TRY IT =
Look for the word "none" in the records, and copy each line where it appears.

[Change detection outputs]

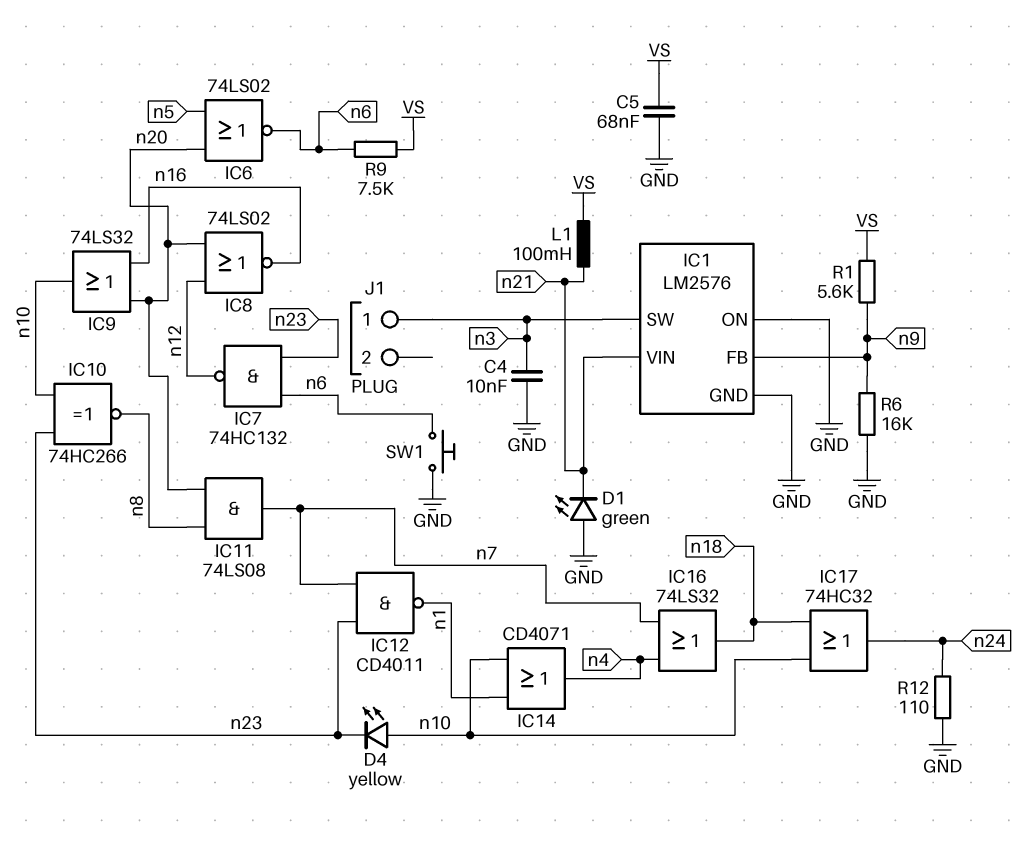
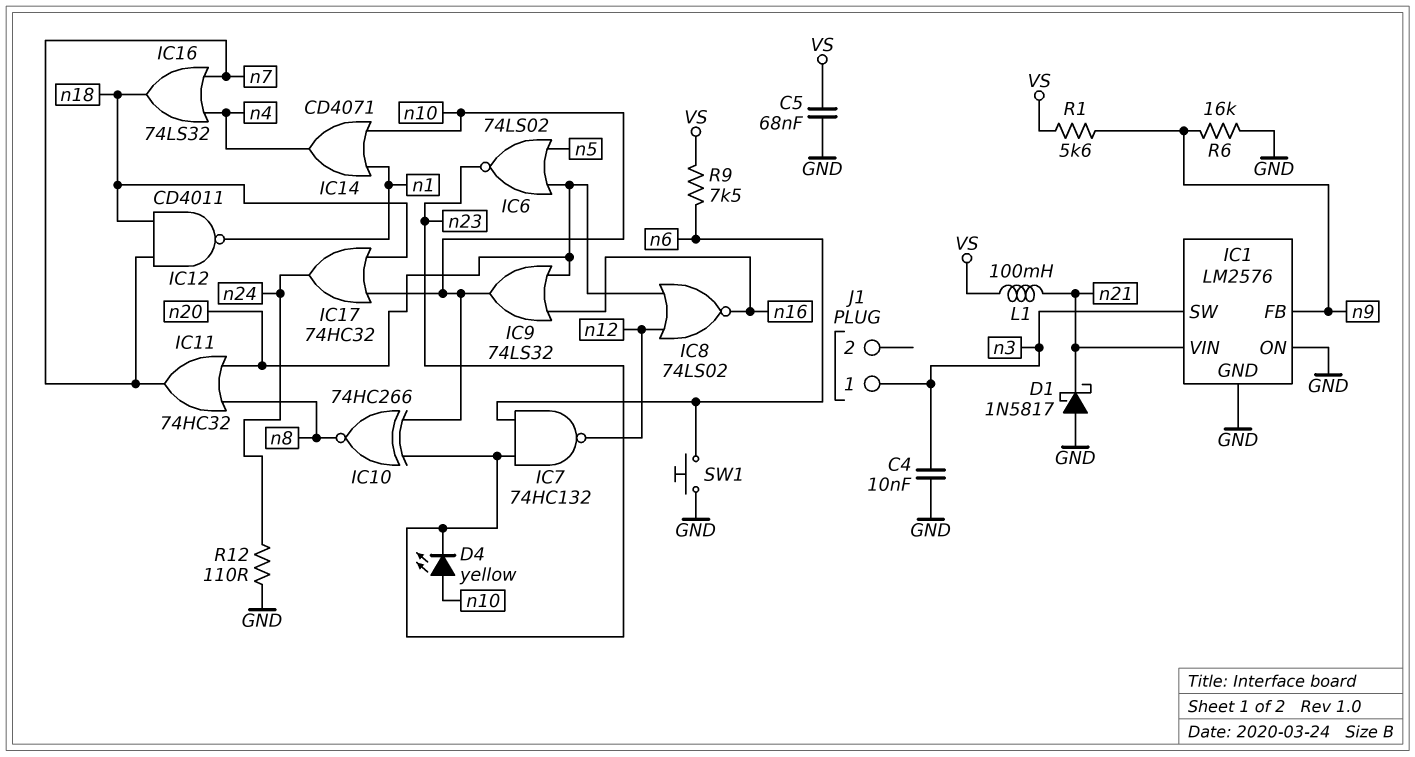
D1: LED green (A GND, K n21) -> schottky 1N5817 (A GND, K n21)
IC6: NOR 74LS02 (in n5, in n20, out n6) -> NOR 74LS02 (in n5, in n20, out n23)
IC11: AND 74LS08 (in n8, in n20, out n7) -> OR 74HC32 (in n8, in n20, out n7)
IC12: NAND CD4011 (in n7, in n23, out n1) -> NAND CD4011 (in n7, in n18, out n1)

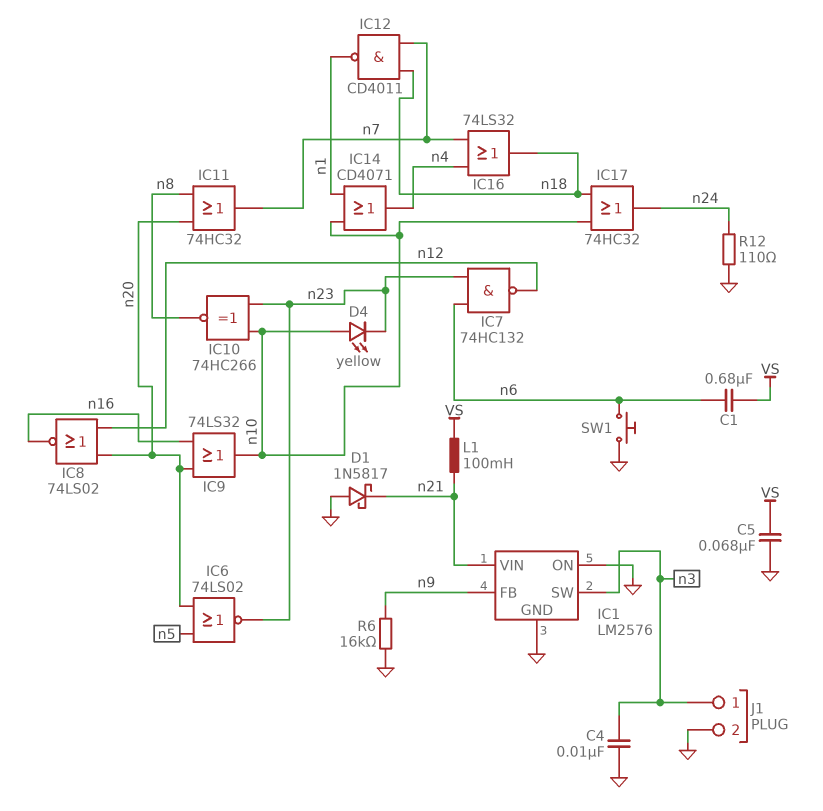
C1: none -> 680nF (VS, n6)
J1 pin 2: none -> GND
R1: 5.6k (VS, n9) -> none
R9: 7.5k (VS, n6) -> none

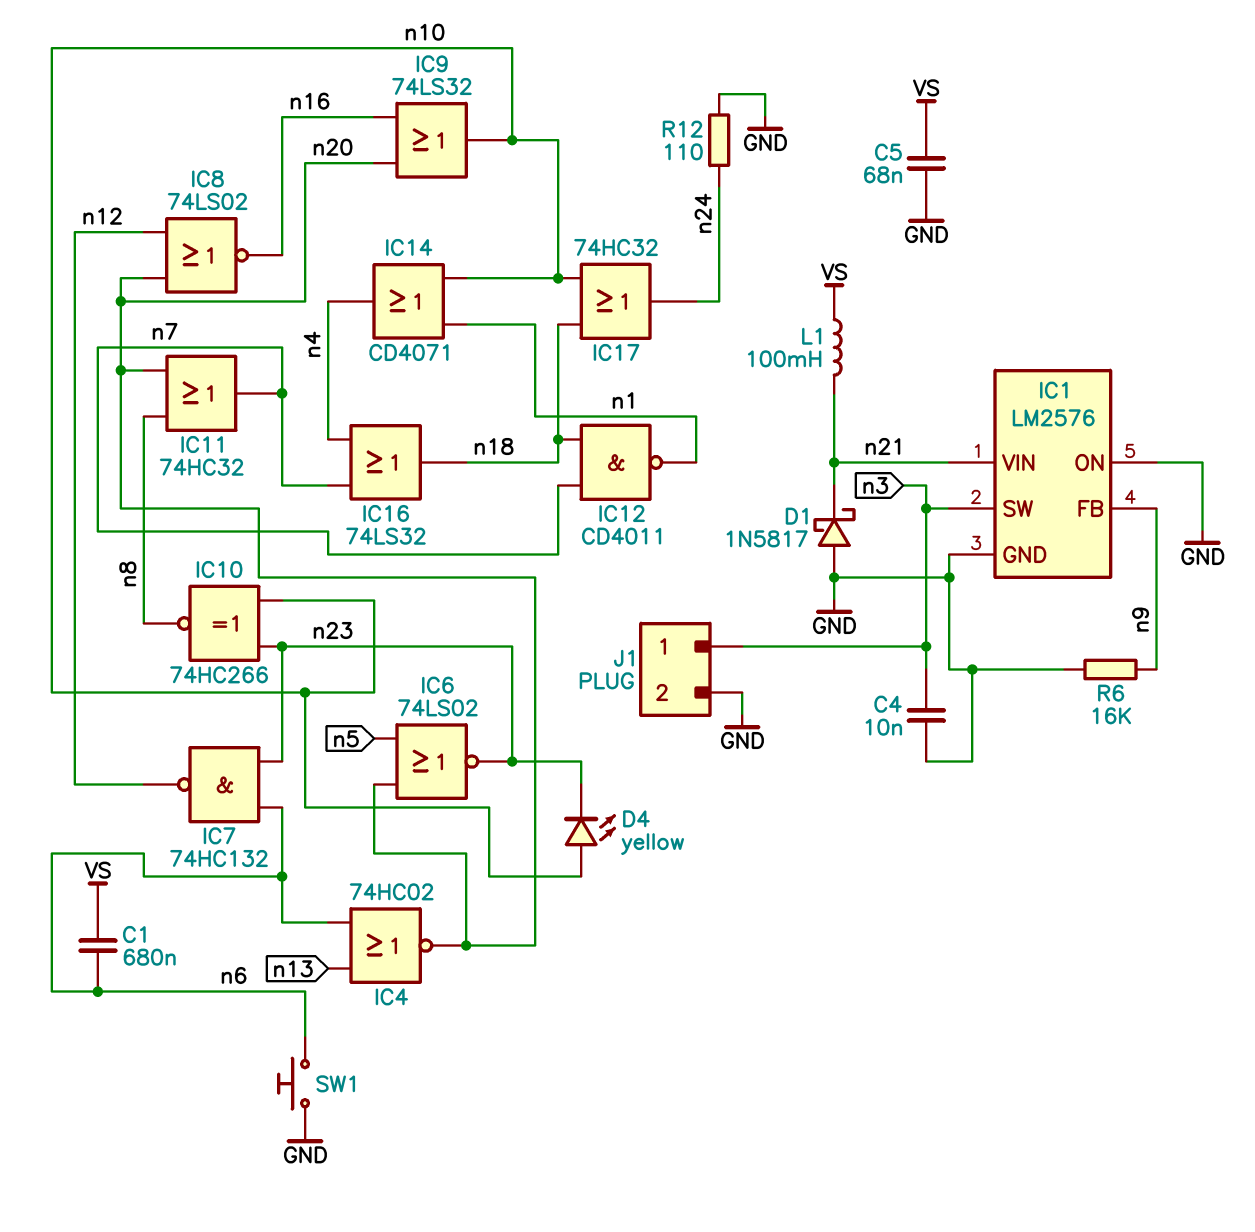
IC4: none -> NOR 74HC02 (in n6, in n13, out n20)

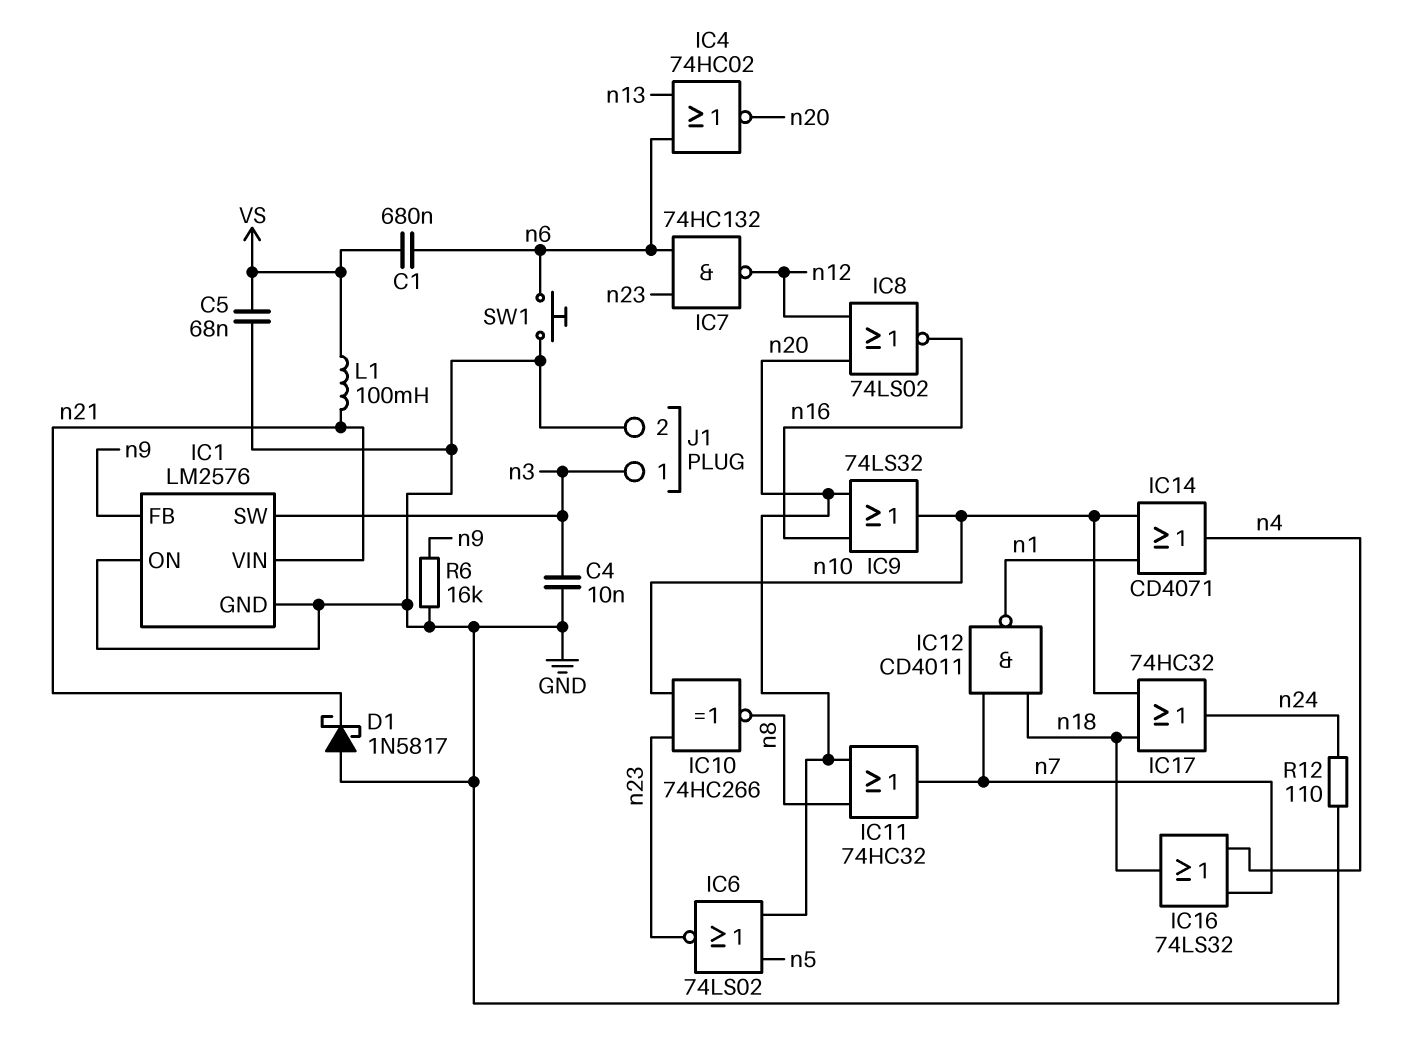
D4: LED yellow (A n10, K n23) -> none

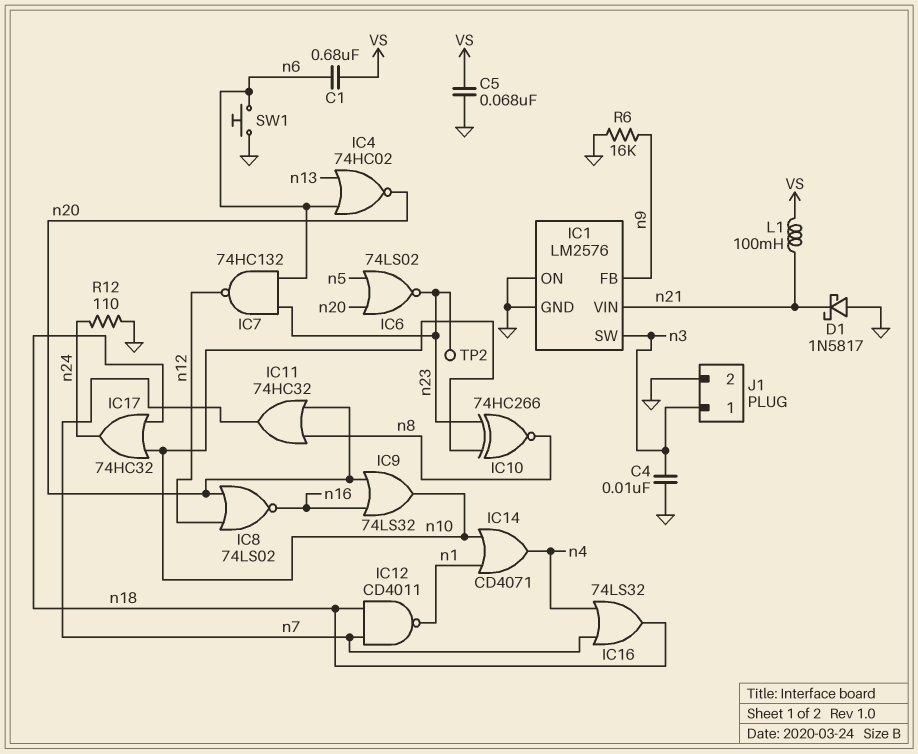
TP2: none -> test point (n23)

SOLUTION TO THIS PROBLEM =
C1: none -> 680nF (VS, n6)
J1 pin 2: none -> GND
R1: 5.6k (VS, n9) -> none
R9: 7.5k (VS, n6) -> none
IC4: none -> NOR 74HC02 (in n6, in n13, out n20)
D4: LED yellow (A n10, K n23) -> none
TP2: none -> test point (n23)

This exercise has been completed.